The task:
Swap "midpoint" for "central point" throughout the rows below, and reproduce every row with nothing else changed.
···
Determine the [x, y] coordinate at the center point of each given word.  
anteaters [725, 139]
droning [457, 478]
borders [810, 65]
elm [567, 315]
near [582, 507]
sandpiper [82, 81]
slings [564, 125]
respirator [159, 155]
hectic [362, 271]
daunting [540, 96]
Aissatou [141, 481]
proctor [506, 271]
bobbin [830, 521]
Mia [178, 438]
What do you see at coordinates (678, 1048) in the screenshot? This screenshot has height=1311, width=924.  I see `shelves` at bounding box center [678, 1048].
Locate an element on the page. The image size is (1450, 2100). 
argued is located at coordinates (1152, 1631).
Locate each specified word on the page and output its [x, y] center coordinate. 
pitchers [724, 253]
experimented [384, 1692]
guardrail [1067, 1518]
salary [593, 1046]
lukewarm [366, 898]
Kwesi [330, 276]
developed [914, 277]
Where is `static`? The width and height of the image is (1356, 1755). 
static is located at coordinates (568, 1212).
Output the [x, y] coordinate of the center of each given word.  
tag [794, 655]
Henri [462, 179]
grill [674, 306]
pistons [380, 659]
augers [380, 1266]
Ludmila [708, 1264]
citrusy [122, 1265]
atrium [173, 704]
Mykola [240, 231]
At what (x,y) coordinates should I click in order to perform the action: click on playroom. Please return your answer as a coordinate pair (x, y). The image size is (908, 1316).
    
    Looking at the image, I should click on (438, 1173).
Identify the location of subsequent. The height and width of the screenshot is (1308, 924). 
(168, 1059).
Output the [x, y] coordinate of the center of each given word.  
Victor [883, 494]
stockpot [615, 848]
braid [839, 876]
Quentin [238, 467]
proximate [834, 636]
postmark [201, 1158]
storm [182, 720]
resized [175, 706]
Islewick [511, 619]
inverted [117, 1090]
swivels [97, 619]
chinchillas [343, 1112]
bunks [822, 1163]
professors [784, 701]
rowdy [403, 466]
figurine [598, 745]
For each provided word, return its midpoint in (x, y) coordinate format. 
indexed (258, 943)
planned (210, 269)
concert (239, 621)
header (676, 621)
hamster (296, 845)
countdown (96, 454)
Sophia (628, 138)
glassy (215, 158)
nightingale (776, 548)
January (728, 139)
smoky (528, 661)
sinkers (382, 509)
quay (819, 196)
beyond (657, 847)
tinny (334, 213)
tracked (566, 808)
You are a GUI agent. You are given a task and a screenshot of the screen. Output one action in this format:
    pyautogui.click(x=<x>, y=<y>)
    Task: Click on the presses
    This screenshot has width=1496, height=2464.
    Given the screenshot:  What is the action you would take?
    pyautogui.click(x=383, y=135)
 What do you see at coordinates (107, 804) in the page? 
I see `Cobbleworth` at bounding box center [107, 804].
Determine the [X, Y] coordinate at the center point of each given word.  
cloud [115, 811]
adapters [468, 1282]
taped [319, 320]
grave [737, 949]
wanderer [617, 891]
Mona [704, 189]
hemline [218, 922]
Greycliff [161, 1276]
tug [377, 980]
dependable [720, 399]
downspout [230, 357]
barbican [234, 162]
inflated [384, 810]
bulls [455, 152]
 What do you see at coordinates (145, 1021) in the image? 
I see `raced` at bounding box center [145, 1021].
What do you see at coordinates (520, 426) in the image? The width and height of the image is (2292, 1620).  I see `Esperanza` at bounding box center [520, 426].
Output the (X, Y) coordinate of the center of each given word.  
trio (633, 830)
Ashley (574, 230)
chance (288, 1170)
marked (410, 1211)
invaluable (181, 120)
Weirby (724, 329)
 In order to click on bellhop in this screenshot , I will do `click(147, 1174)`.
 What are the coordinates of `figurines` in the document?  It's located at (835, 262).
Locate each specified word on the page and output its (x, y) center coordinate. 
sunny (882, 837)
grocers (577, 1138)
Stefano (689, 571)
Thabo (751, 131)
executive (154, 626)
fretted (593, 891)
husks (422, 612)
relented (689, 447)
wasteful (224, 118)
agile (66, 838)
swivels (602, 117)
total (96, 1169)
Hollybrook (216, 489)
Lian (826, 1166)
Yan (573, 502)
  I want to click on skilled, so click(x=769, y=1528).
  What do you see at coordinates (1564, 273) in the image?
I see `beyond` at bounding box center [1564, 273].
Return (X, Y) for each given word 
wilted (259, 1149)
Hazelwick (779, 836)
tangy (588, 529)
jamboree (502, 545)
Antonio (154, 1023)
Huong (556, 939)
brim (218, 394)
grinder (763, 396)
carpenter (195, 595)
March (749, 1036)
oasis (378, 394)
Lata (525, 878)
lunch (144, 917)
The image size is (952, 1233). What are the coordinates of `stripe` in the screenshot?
···
In response:
Determine the [x, y] coordinate at the center point of each given word.  
anteaters [725, 139]
droning [457, 478]
borders [810, 65]
elm [567, 315]
near [582, 507]
sandpiper [82, 81]
slings [564, 125]
respirator [159, 155]
hectic [362, 271]
daunting [540, 96]
Aissatou [141, 481]
proctor [506, 271]
bobbin [830, 521]
Mia [178, 438]
What do you see at coordinates (678, 1048) in the screenshot? This screenshot has height=1311, width=924.  I see `shelves` at bounding box center [678, 1048].
Locate an element on the page. The image size is (1450, 2100). 
argued is located at coordinates (1152, 1631).
Locate each specified word on the page and output its [x, y] center coordinate. 
pitchers [724, 253]
experimented [384, 1692]
guardrail [1067, 1518]
salary [593, 1046]
lukewarm [366, 898]
Kwesi [330, 276]
developed [914, 277]
Where is `static`? The width and height of the image is (1356, 1755). 
static is located at coordinates (568, 1212).
Output the [x, y] coordinate of the center of each given word.  
tag [794, 655]
Henri [462, 179]
grill [674, 306]
pistons [380, 659]
augers [380, 1266]
Ludmila [708, 1264]
citrusy [122, 1265]
atrium [173, 704]
Mykola [240, 231]
At what (x,y) coordinates should I click in order to perform the action: click on playroom. Please return your answer as a coordinate pair (x, y). The image size is (908, 1316).
    
    Looking at the image, I should click on (438, 1173).
Identify the location of subsequent. The height and width of the screenshot is (1308, 924). 
(168, 1059).
Output the [x, y] coordinate of the center of each given word.  
Victor [883, 494]
stockpot [615, 848]
braid [839, 876]
Quentin [238, 467]
proximate [834, 636]
postmark [201, 1158]
storm [182, 720]
resized [175, 706]
Islewick [511, 619]
inverted [117, 1090]
swivels [97, 619]
chinchillas [343, 1112]
bunks [822, 1163]
professors [784, 701]
rowdy [403, 466]
figurine [598, 745]
For each provided word, return its central point in (x, y) coordinate format. 
indexed (258, 943)
planned (210, 269)
concert (239, 621)
header (676, 621)
hamster (296, 845)
countdown (96, 454)
Sophia (628, 138)
glassy (215, 158)
nightingale (776, 548)
January (728, 139)
smoky (528, 661)
sinkers (382, 509)
quay (819, 196)
beyond (657, 847)
tinny (334, 213)
tracked (566, 808)
You are a GUI agent. You are given a task and a screenshot of the screen. Output one action in this format:
    pyautogui.click(x=<x>, y=<y>)
    Task: Click on the presses
    This screenshot has width=1496, height=2464.
    Given the screenshot:  What is the action you would take?
    pyautogui.click(x=383, y=135)
 What do you see at coordinates (107, 804) in the page? 
I see `Cobbleworth` at bounding box center [107, 804].
Determine the [X, Y] coordinate at the center point of each given word.  
cloud [115, 811]
adapters [468, 1282]
taped [319, 320]
grave [737, 949]
wanderer [617, 891]
Mona [704, 189]
hemline [218, 922]
Greycliff [161, 1276]
tug [377, 980]
dependable [720, 399]
downspout [230, 357]
barbican [234, 162]
inflated [384, 810]
bulls [455, 152]
 What do you see at coordinates (145, 1021) in the image? 
I see `raced` at bounding box center [145, 1021].
What do you see at coordinates (520, 426) in the image? The width and height of the image is (2292, 1620).  I see `Esperanza` at bounding box center [520, 426].
Output the (X, Y) coordinate of the center of each given word.  
trio (633, 830)
Ashley (574, 230)
chance (288, 1170)
marked (410, 1211)
invaluable (181, 120)
Weirby (724, 329)
 In order to click on bellhop in this screenshot , I will do `click(147, 1174)`.
 What are the coordinates of `figurines` in the document?  It's located at (835, 262).
Locate each specified word on the page and output its (x, y) center coordinate. 
sunny (882, 837)
grocers (577, 1138)
Stefano (689, 571)
Thabo (751, 131)
executive (154, 626)
fretted (593, 891)
husks (422, 612)
relented (689, 447)
wasteful (224, 118)
agile (66, 838)
swivels (602, 117)
total (96, 1169)
Hollybrook (216, 489)
Lian (826, 1166)
Yan (573, 502)
  I want to click on skilled, so click(x=769, y=1528).
  What do you see at coordinates (1564, 273) in the image?
I see `beyond` at bounding box center [1564, 273].
Return (X, Y) for each given word 
wilted (259, 1149)
Hazelwick (779, 836)
tangy (588, 529)
jamboree (502, 545)
Antonio (154, 1023)
Huong (556, 939)
brim (218, 394)
grinder (763, 396)
carpenter (195, 595)
March (749, 1036)
oasis (378, 394)
Lata (525, 878)
lunch (144, 917)
The image size is (952, 1233). What are the coordinates of `stripe` in the screenshot?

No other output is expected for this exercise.